## PROBLEM REQUIREMENTS:
Reproduce the listing below character for character; drop every image.

## EXERCISE DATA:
────────────────────

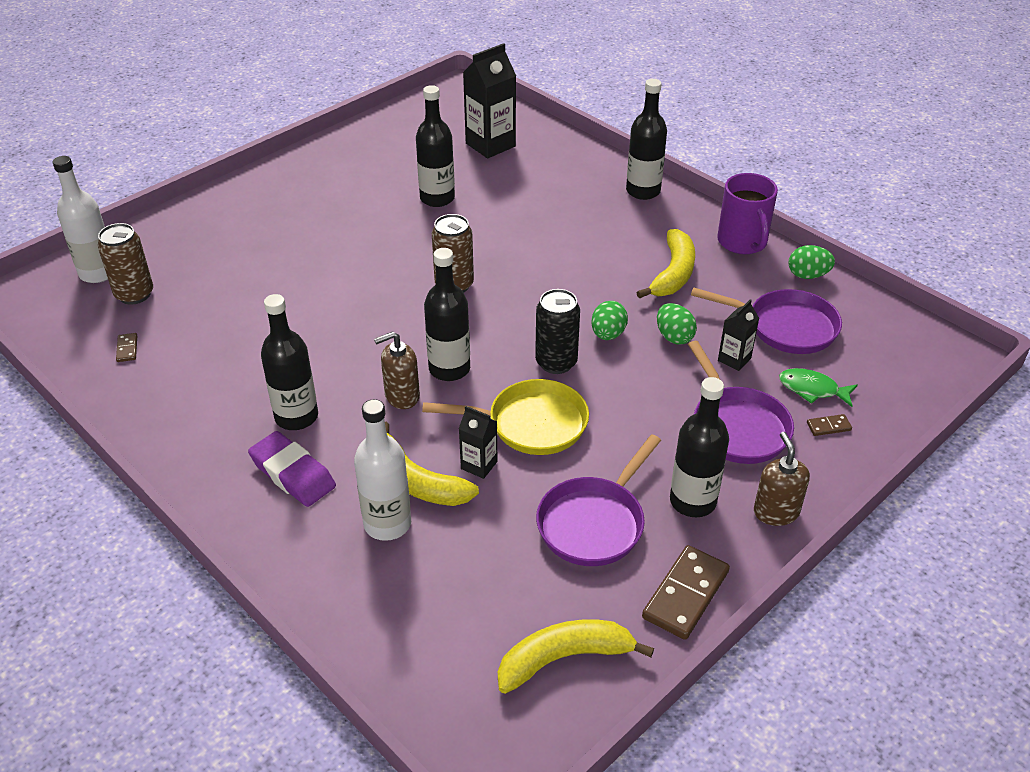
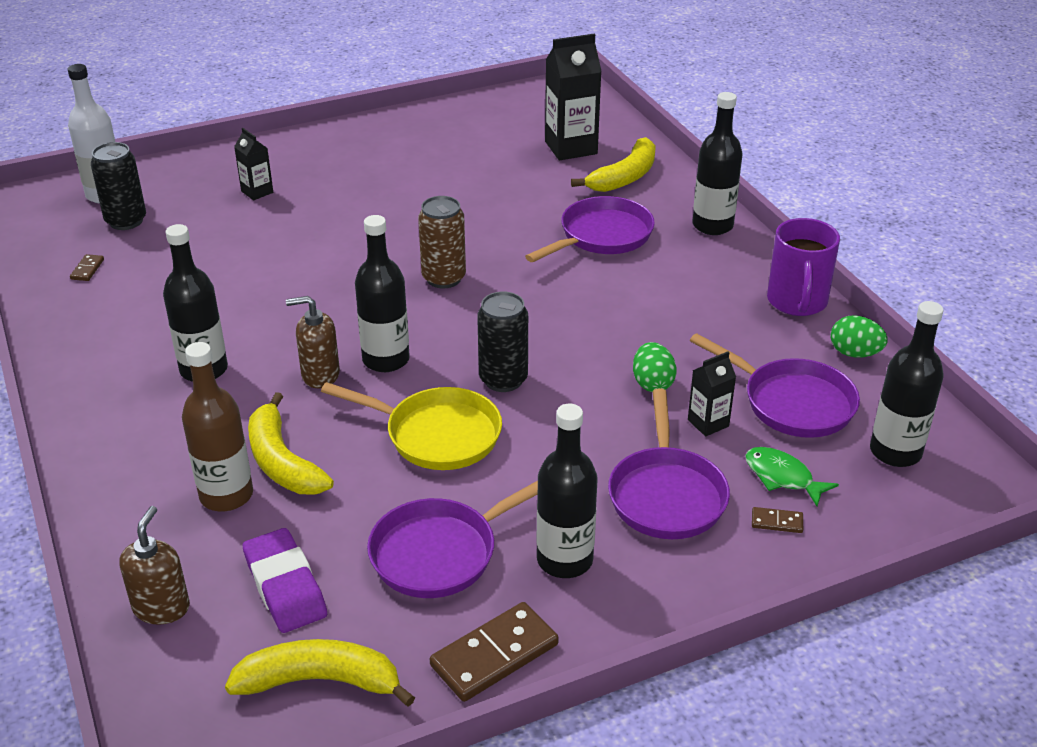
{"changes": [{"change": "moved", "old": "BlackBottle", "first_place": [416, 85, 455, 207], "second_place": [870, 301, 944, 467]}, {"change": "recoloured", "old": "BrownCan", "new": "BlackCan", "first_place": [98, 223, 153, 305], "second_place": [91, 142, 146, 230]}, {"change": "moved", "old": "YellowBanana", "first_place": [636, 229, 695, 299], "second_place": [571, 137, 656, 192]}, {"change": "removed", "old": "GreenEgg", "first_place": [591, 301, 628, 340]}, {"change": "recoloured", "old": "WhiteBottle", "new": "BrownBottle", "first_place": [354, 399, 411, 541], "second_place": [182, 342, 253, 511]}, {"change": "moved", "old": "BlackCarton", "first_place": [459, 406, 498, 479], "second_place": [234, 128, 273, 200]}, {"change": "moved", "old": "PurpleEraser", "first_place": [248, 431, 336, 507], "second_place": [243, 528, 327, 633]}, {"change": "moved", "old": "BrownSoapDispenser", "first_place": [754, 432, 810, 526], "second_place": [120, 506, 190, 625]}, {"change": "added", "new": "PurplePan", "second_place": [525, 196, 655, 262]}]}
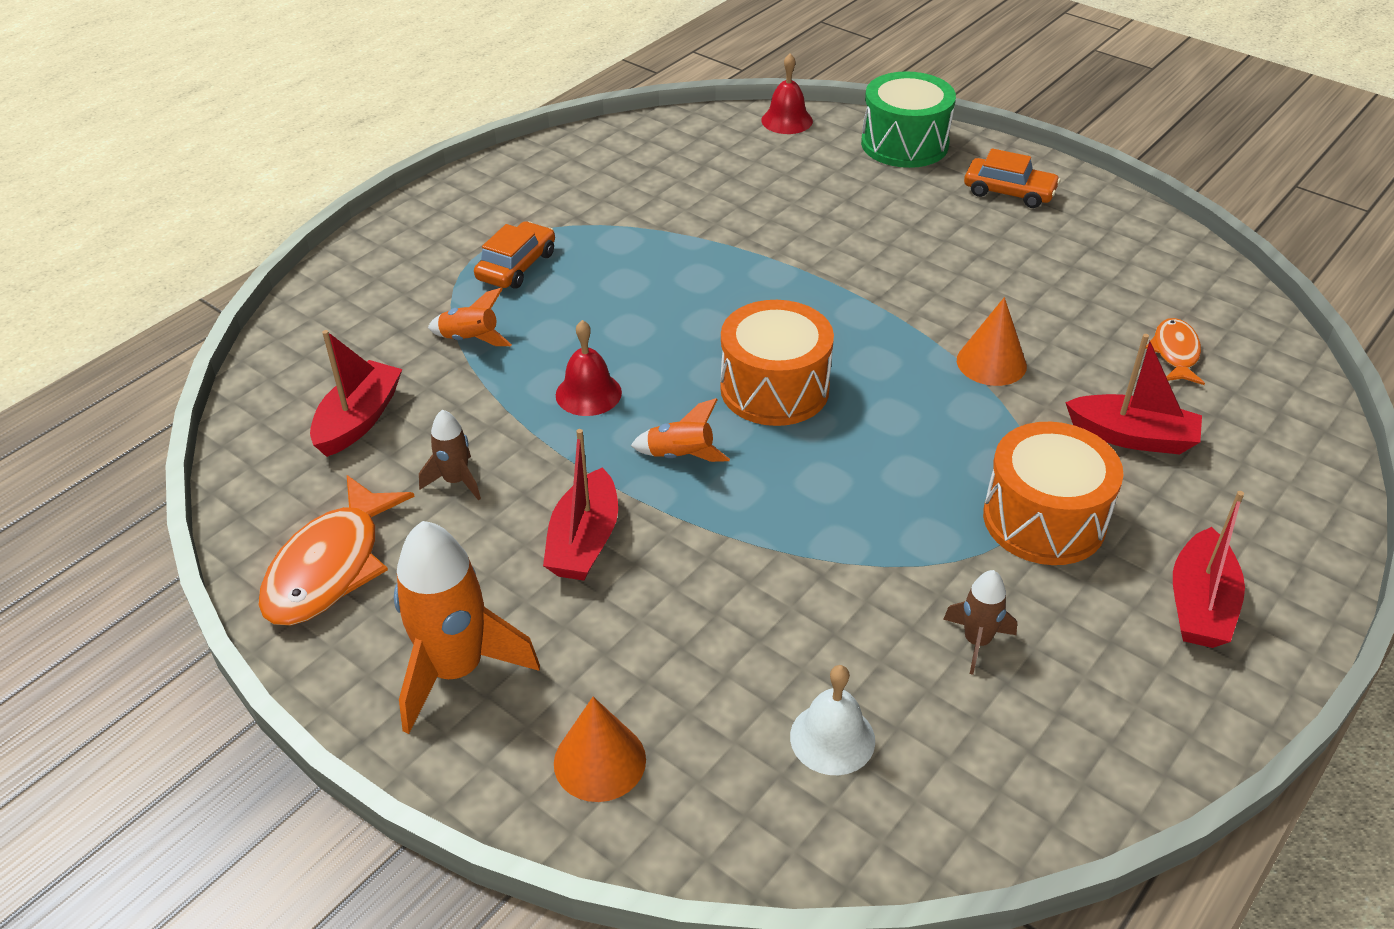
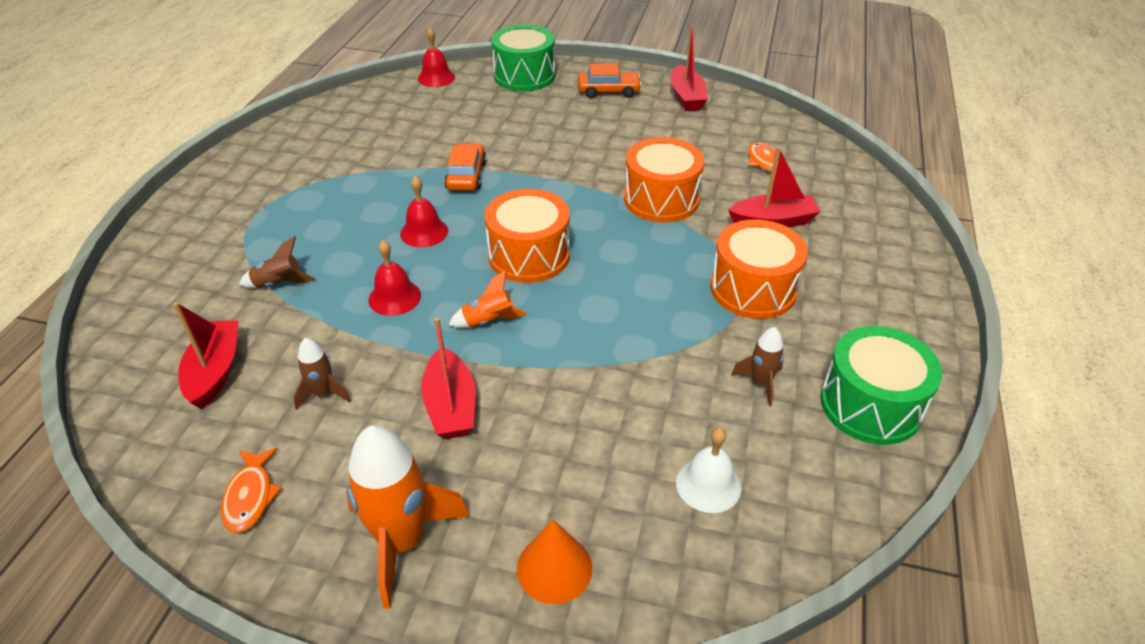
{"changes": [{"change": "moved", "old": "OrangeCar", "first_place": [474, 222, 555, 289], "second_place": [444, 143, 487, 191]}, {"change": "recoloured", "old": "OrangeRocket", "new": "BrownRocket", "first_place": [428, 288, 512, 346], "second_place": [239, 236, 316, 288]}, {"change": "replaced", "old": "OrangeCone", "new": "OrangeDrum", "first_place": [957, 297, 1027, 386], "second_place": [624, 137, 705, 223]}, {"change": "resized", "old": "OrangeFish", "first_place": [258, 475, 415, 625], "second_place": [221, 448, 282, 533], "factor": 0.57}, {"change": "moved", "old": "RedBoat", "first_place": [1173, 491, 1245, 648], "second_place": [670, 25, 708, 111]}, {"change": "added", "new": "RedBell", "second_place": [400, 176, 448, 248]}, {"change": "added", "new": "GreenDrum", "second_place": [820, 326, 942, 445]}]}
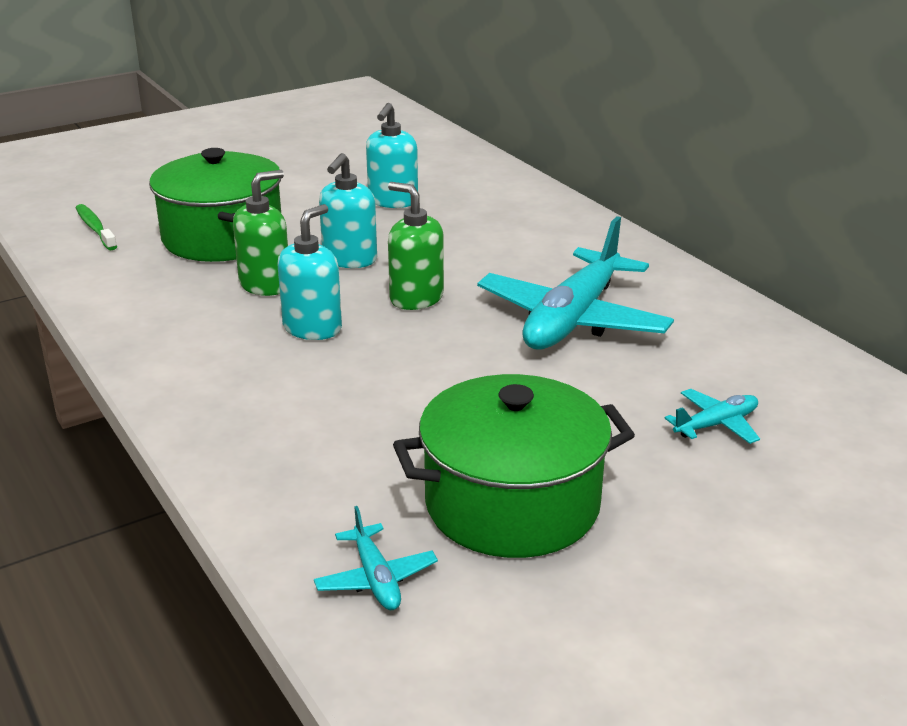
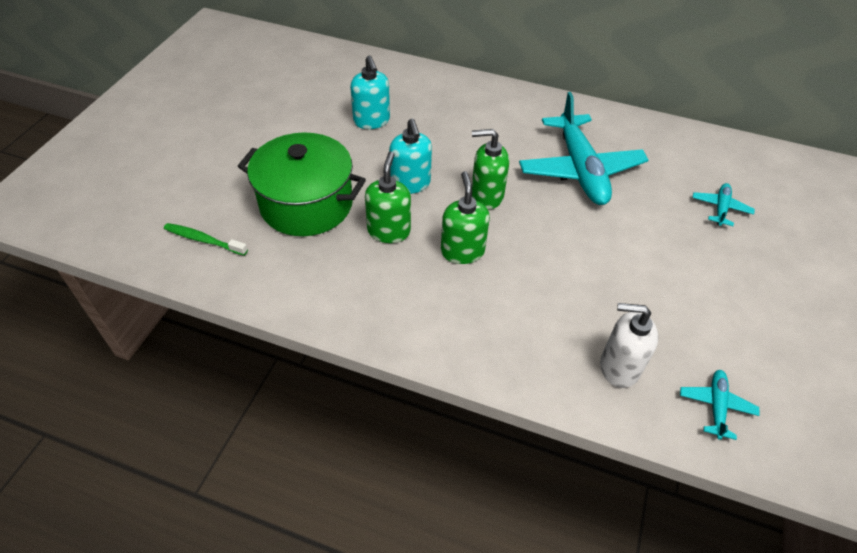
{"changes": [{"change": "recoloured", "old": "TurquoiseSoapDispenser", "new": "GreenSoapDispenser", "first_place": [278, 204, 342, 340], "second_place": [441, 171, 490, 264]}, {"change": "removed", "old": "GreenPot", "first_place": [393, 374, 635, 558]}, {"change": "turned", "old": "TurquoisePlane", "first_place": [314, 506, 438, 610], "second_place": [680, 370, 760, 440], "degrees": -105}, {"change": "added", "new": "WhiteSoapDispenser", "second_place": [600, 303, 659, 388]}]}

────────────────────

## TASK OUTPUT:
{"changes": [{"change": "moved", "old": "BlackBottle", "first_place": [416, 85, 455, 207], "second_place": [870, 301, 944, 467]}, {"change": "recoloured", "old": "BrownCan", "new": "BlackCan", "first_place": [98, 223, 153, 305], "second_place": [91, 142, 146, 230]}, {"change": "moved", "old": "YellowBanana", "first_place": [636, 229, 695, 299], "second_place": [571, 137, 656, 192]}, {"change": "removed", "old": "GreenEgg", "first_place": [591, 301, 628, 340]}, {"change": "recoloured", "old": "WhiteBottle", "new": "BrownBottle", "first_place": [354, 399, 411, 541], "second_place": [182, 342, 253, 511]}, {"change": "moved", "old": "BlackCarton", "first_place": [459, 406, 498, 479], "second_place": [234, 128, 273, 200]}, {"change": "moved", "old": "PurpleEraser", "first_place": [248, 431, 336, 507], "second_place": [243, 528, 327, 633]}, {"change": "moved", "old": "BrownSoapDispenser", "first_place": [754, 432, 810, 526], "second_place": [120, 506, 190, 625]}, {"change": "added", "new": "PurplePan", "second_place": [525, 196, 655, 262]}]}
{"changes": [{"change": "moved", "old": "OrangeCar", "first_place": [474, 222, 555, 289], "second_place": [444, 143, 487, 191]}, {"change": "recoloured", "old": "OrangeRocket", "new": "BrownRocket", "first_place": [428, 288, 512, 346], "second_place": [239, 236, 316, 288]}, {"change": "replaced", "old": "OrangeCone", "new": "OrangeDrum", "first_place": [957, 297, 1027, 386], "second_place": [624, 137, 705, 223]}, {"change": "resized", "old": "OrangeFish", "first_place": [258, 475, 415, 625], "second_place": [221, 448, 282, 533], "factor": 0.57}, {"change": "moved", "old": "RedBoat", "first_place": [1173, 491, 1245, 648], "second_place": [670, 25, 708, 111]}, {"change": "added", "new": "RedBell", "second_place": [400, 176, 448, 248]}, {"change": "added", "new": "GreenDrum", "second_place": [820, 326, 942, 445]}]}
{"changes": [{"change": "recoloured", "old": "TurquoiseSoapDispenser", "new": "GreenSoapDispenser", "first_place": [278, 204, 342, 340], "second_place": [441, 171, 490, 264]}, {"change": "removed", "old": "GreenPot", "first_place": [393, 374, 635, 558]}, {"change": "turned", "old": "TurquoisePlane", "first_place": [314, 506, 438, 610], "second_place": [680, 370, 760, 440], "degrees": -105}, {"change": "added", "new": "WhiteSoapDispenser", "second_place": [600, 303, 659, 388]}]}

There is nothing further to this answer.